Scene change data:
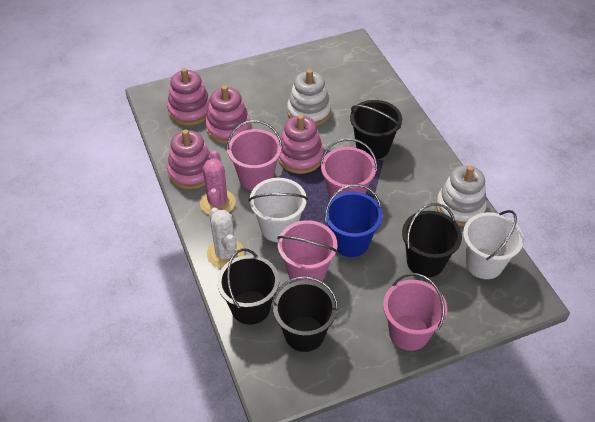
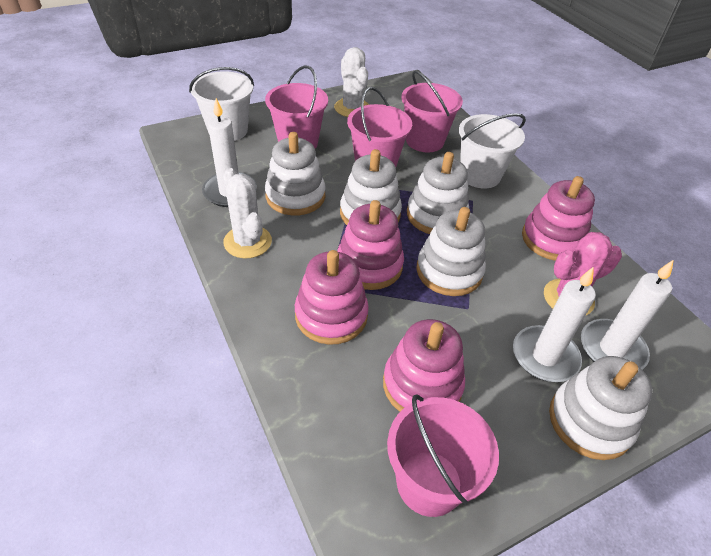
black bucket: 4 -> 0
blue bucket: 1 -> 0
white cactus: 1 -> 2
white candle: 0 -> 3
white stacking toy: 2 -> 5

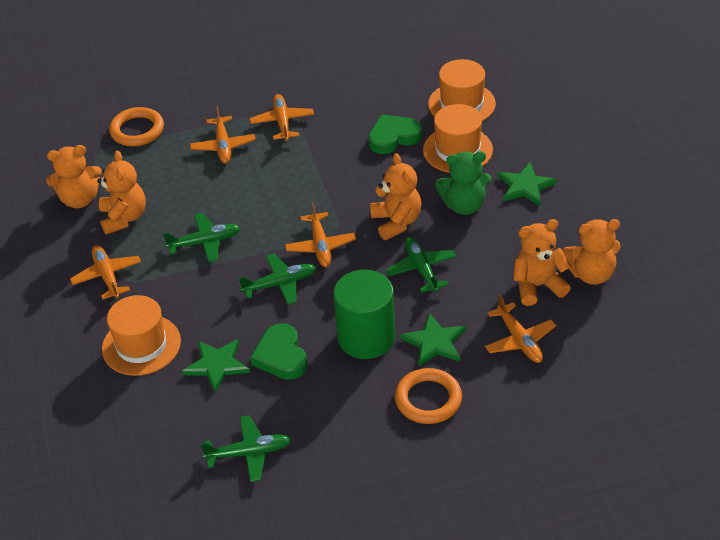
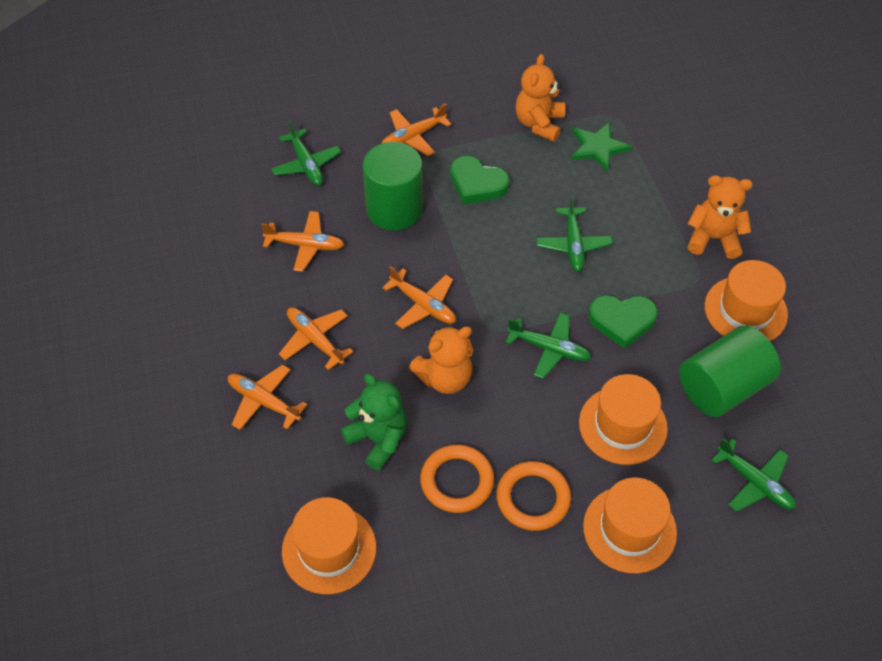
green cylinder: 1 -> 2
green star: 3 -> 1
orange hat: 3 -> 4
orange teddy bear: 5 -> 3

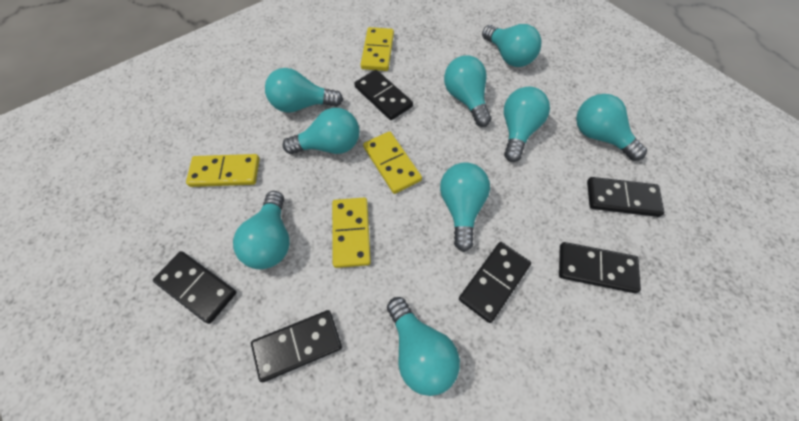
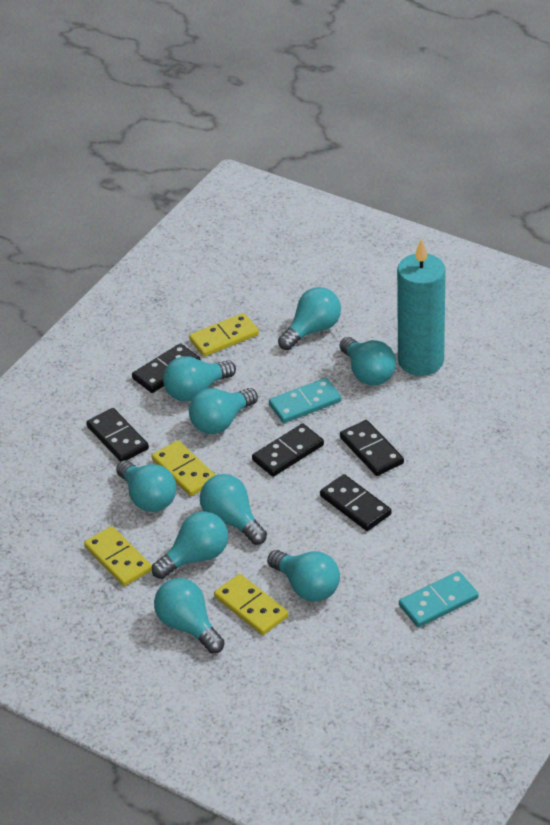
black domino: 6 -> 5
turquoise candle: 0 -> 1
turquoise domino: 0 -> 2

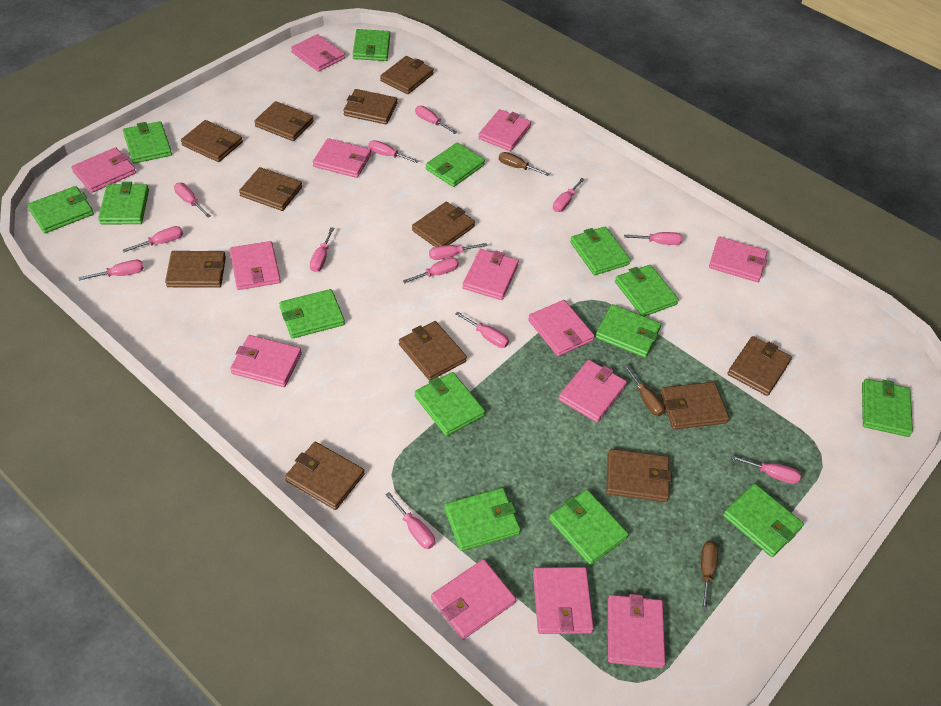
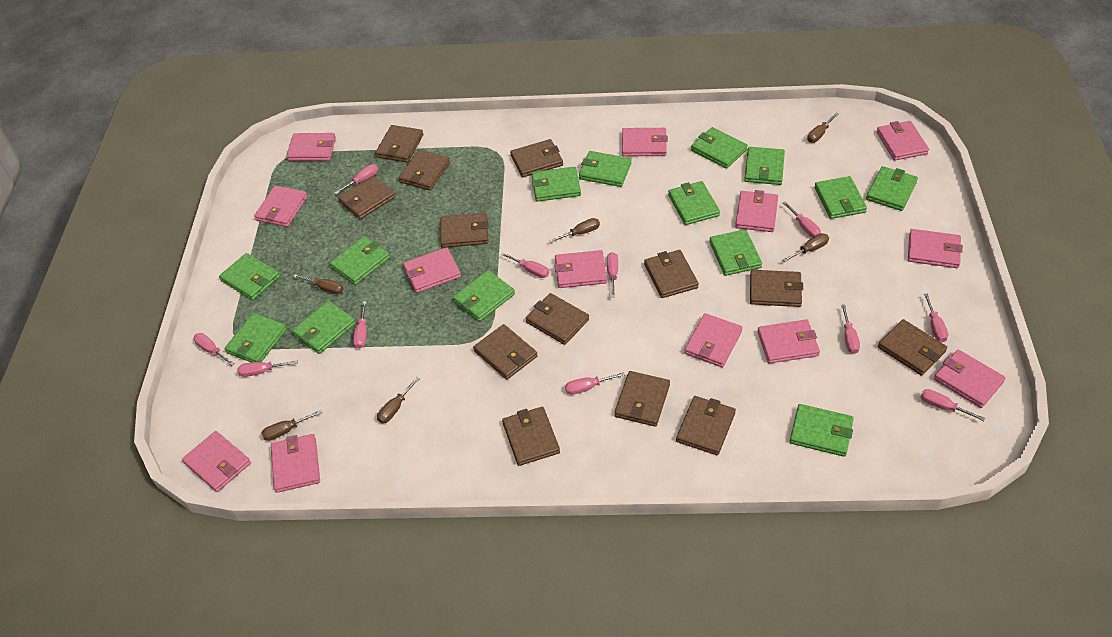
brown screwdriver: 3 -> 6
brown wallet: 12 -> 13
pink screwdriver: 13 -> 11

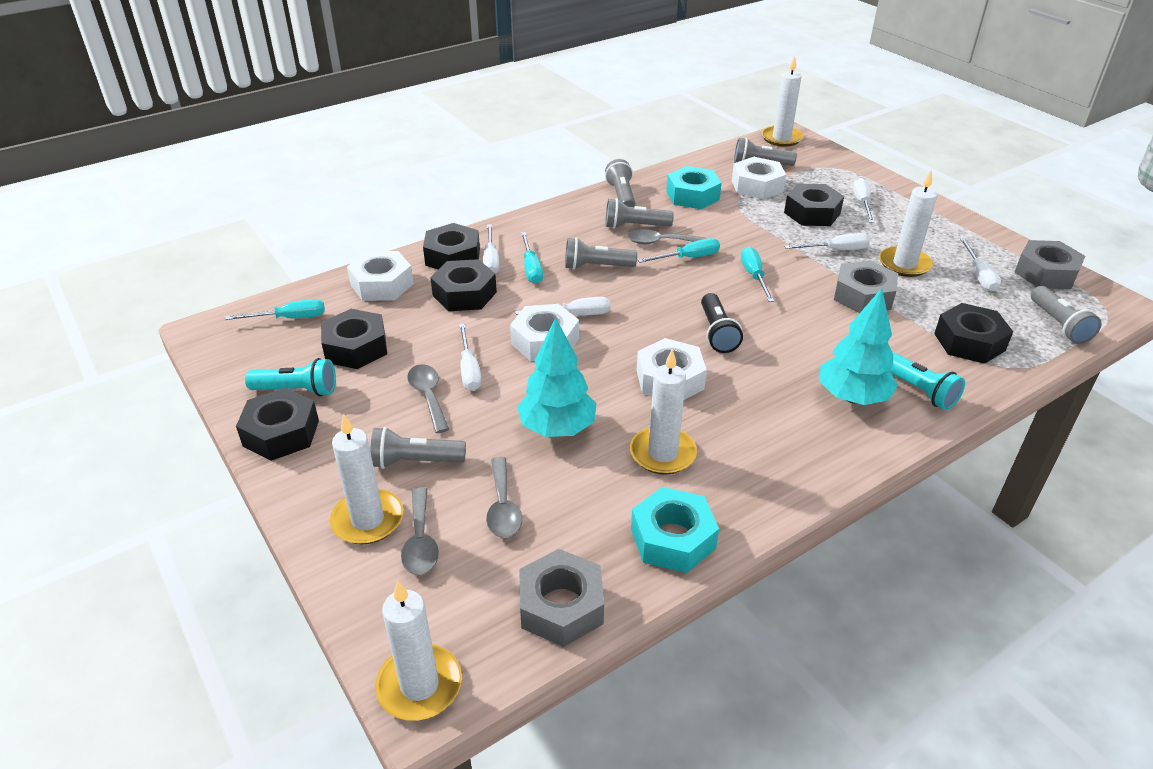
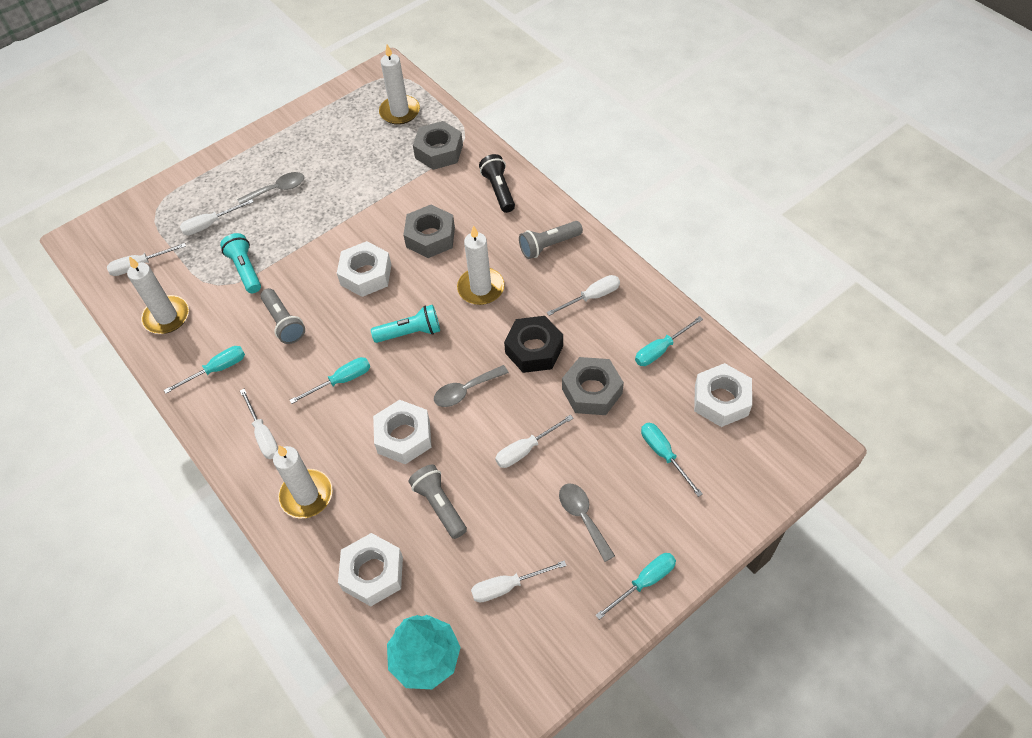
black nut: 6 -> 1
grey flashlight: 6 -> 3
grey spoon: 4 -> 3
turquoise nut: 2 -> 0
turquoise screwdriver: 4 -> 5
turquoise tree: 2 -> 1
white candle: 5 -> 4

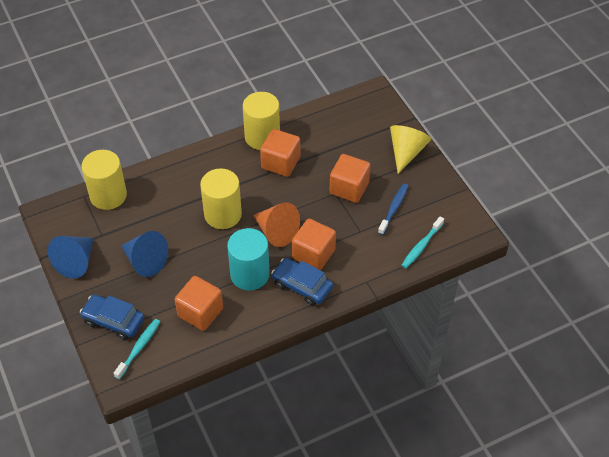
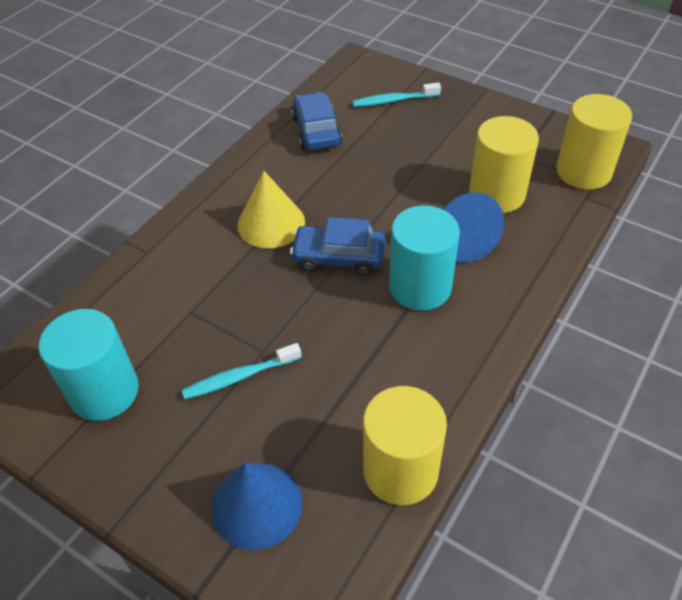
blue toothbrush: 1 -> 0
orange cone: 1 -> 0
orange cube: 4 -> 0
turquoise cylinder: 1 -> 2

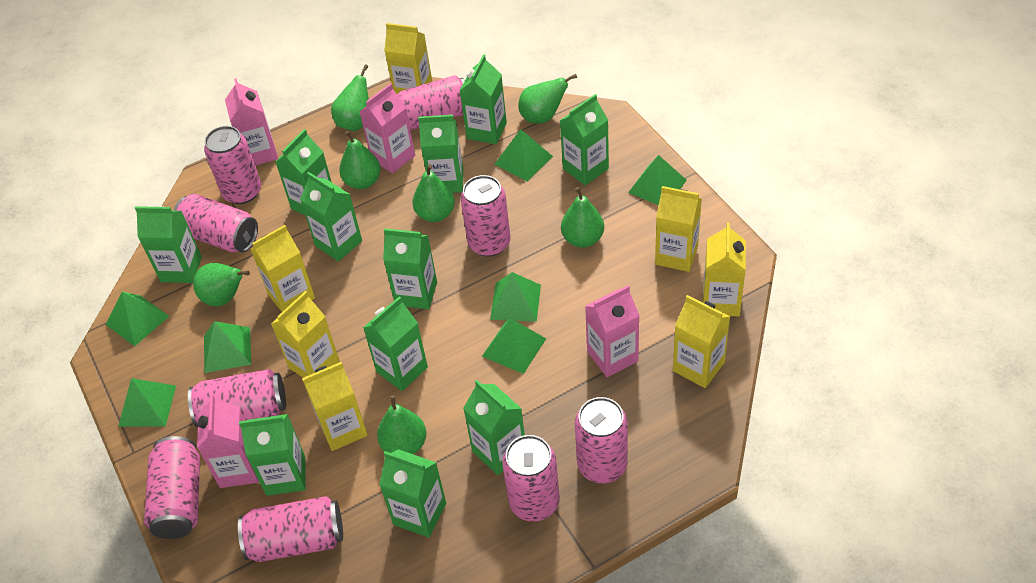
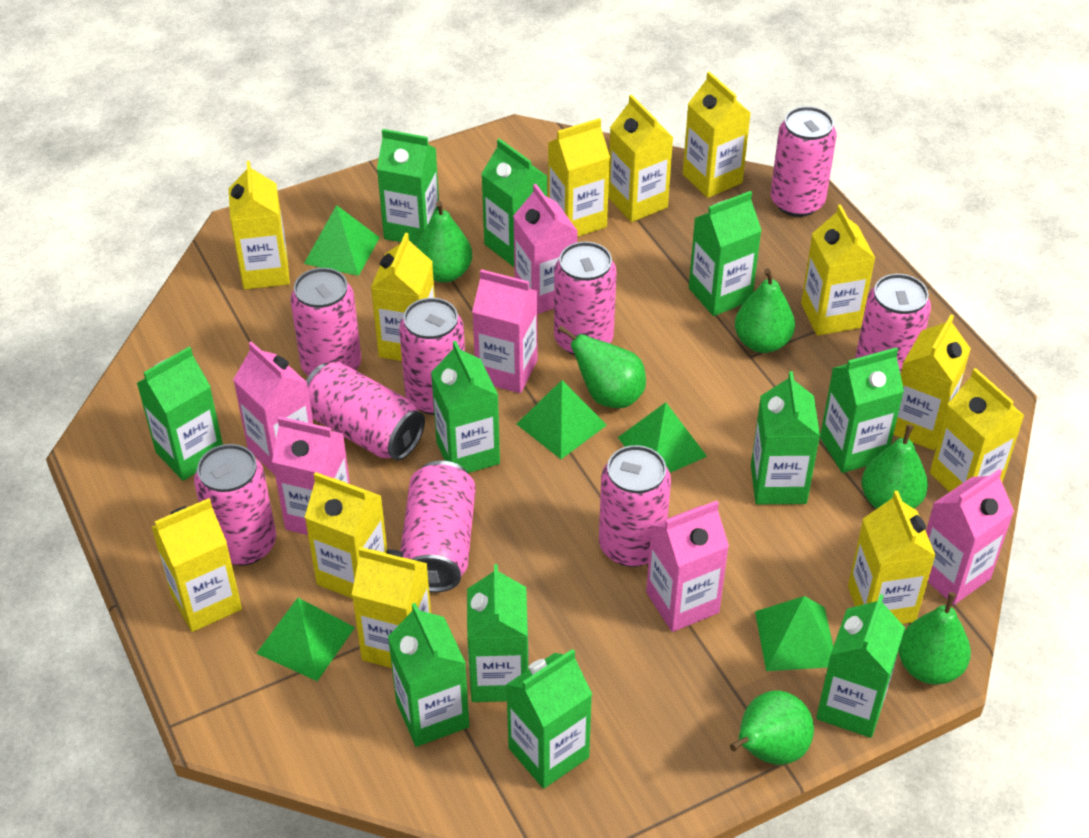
green pear: 7 -> 6
green pyramid: 7 -> 5
pink carton: 4 -> 6
yellow carton: 7 -> 12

EXERCISE REQUIREMENTS:
Output the lines above in full and exactly. Leave out every picture.

RESULT:
black bucket: 4 -> 0
blue bucket: 1 -> 0
white cactus: 1 -> 2
white candle: 0 -> 3
white stacking toy: 2 -> 5

green cylinder: 1 -> 2
green star: 3 -> 1
orange hat: 3 -> 4
orange teddy bear: 5 -> 3

black domino: 6 -> 5
turquoise candle: 0 -> 1
turquoise domino: 0 -> 2

brown screwdriver: 3 -> 6
brown wallet: 12 -> 13
pink screwdriver: 13 -> 11

black nut: 6 -> 1
grey flashlight: 6 -> 3
grey spoon: 4 -> 3
turquoise nut: 2 -> 0
turquoise screwdriver: 4 -> 5
turquoise tree: 2 -> 1
white candle: 5 -> 4

blue toothbrush: 1 -> 0
orange cone: 1 -> 0
orange cube: 4 -> 0
turquoise cylinder: 1 -> 2

green pear: 7 -> 6
green pyramid: 7 -> 5
pink carton: 4 -> 6
yellow carton: 7 -> 12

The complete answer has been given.